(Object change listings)
____________________

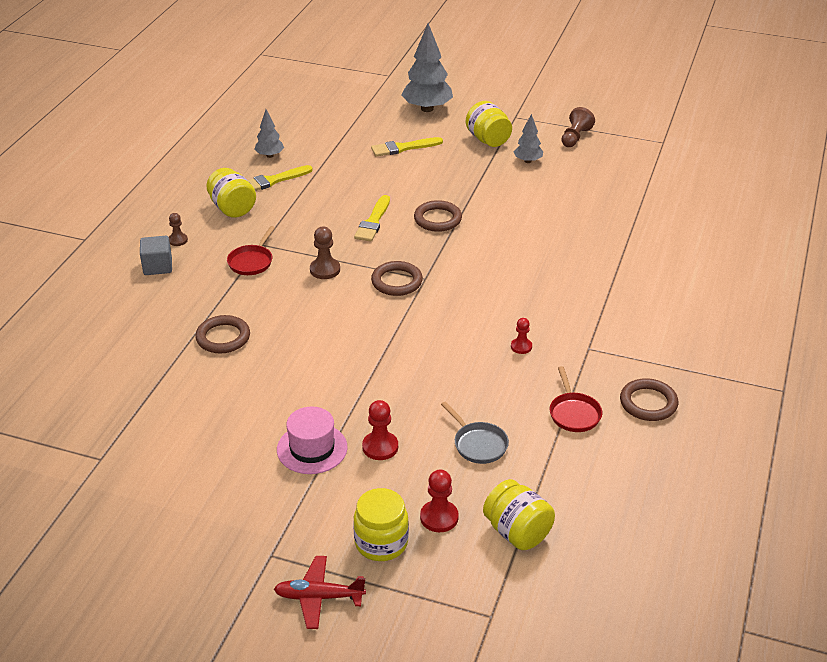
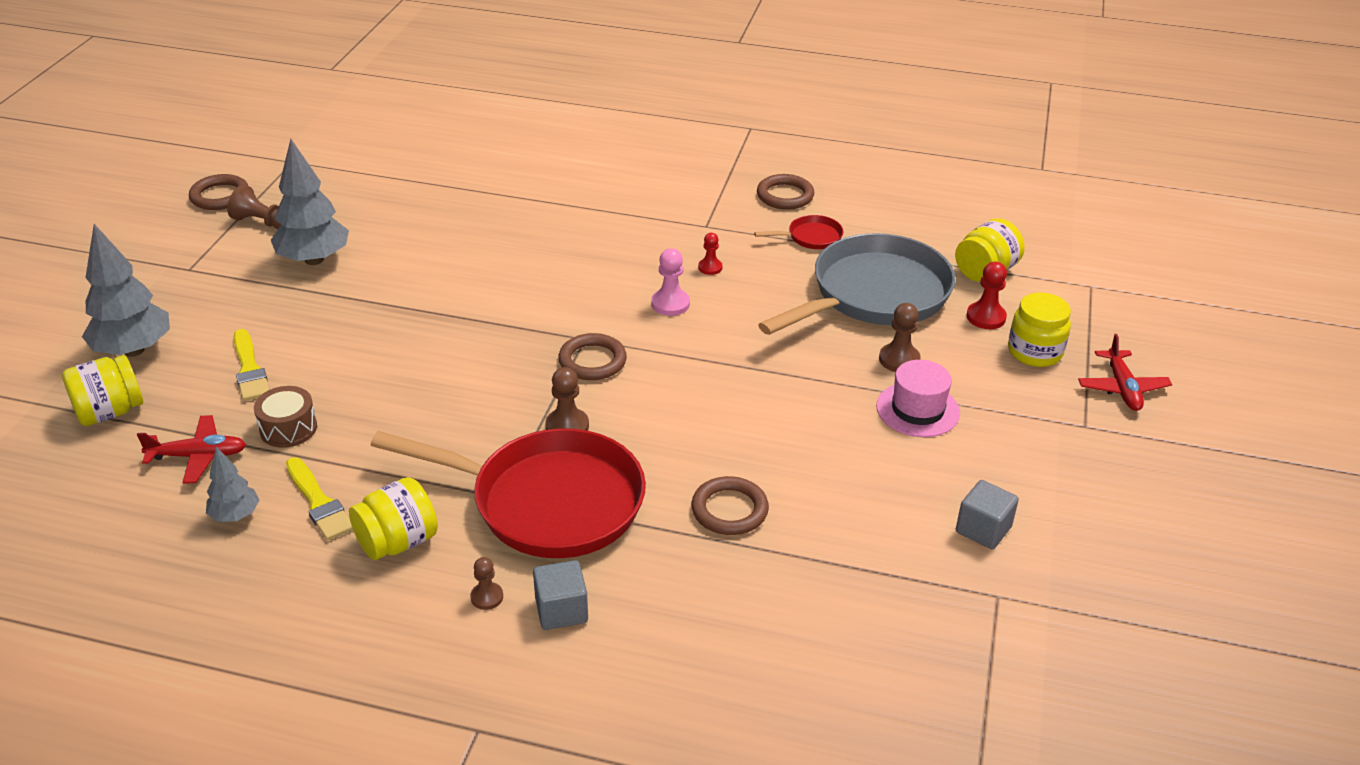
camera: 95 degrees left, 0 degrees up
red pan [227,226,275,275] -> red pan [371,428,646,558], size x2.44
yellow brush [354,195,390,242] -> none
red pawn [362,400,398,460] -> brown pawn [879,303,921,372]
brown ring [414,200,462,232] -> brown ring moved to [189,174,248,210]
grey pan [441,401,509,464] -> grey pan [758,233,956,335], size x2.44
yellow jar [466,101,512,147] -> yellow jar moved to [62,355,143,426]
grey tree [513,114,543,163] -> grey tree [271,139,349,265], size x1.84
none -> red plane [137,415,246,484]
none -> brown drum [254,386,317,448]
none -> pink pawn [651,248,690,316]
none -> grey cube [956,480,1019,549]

____________________

● JOB: Copy each line above exactly. Images do not belong in the copy.

● ANSWER FOR THE TASK:
camera: 95 degrees left, 0 degrees up
red pan [227,226,275,275] -> red pan [371,428,646,558], size x2.44
yellow brush [354,195,390,242] -> none
red pawn [362,400,398,460] -> brown pawn [879,303,921,372]
brown ring [414,200,462,232] -> brown ring moved to [189,174,248,210]
grey pan [441,401,509,464] -> grey pan [758,233,956,335], size x2.44
yellow jar [466,101,512,147] -> yellow jar moved to [62,355,143,426]
grey tree [513,114,543,163] -> grey tree [271,139,349,265], size x1.84
none -> red plane [137,415,246,484]
none -> brown drum [254,386,317,448]
none -> pink pawn [651,248,690,316]
none -> grey cube [956,480,1019,549]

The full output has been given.